▸ Data for review:
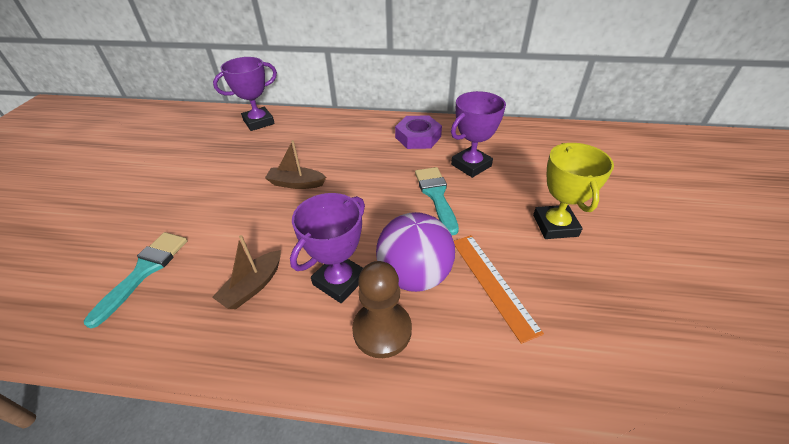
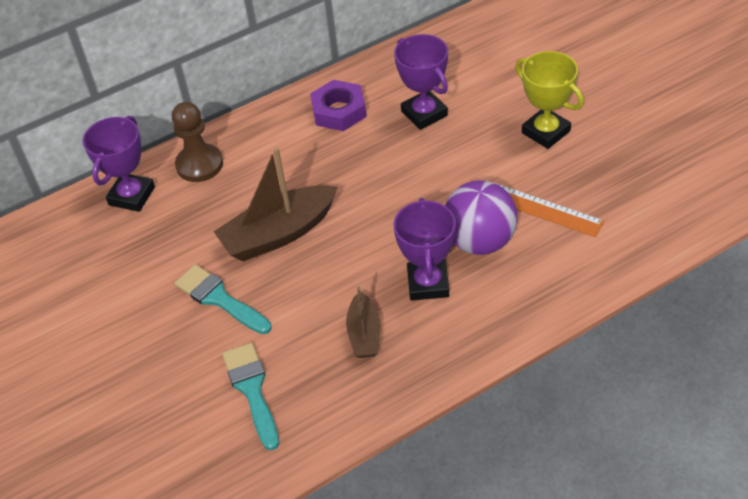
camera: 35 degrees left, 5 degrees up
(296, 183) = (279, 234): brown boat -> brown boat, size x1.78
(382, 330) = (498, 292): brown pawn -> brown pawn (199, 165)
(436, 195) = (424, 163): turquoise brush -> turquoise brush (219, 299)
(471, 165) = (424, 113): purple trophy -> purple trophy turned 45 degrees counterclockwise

* * *

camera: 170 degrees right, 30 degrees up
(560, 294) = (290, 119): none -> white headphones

▸ Directions: A verbatim transcription is needed of the lines above, starting at the line with "camera: 35 degrees left, 5 degrees up" and ending at the line with "(471, 165) = (424, 113): purple", both included, and of nothing else.

▸ Response to this exercise:
camera: 35 degrees left, 5 degrees up
(296, 183) = (279, 234): brown boat -> brown boat, size x1.78
(382, 330) = (498, 292): brown pawn -> brown pawn (199, 165)
(436, 195) = (424, 163): turquoise brush -> turquoise brush (219, 299)
(471, 165) = (424, 113): purple trophy -> purple trophy turned 45 degrees counterclockwise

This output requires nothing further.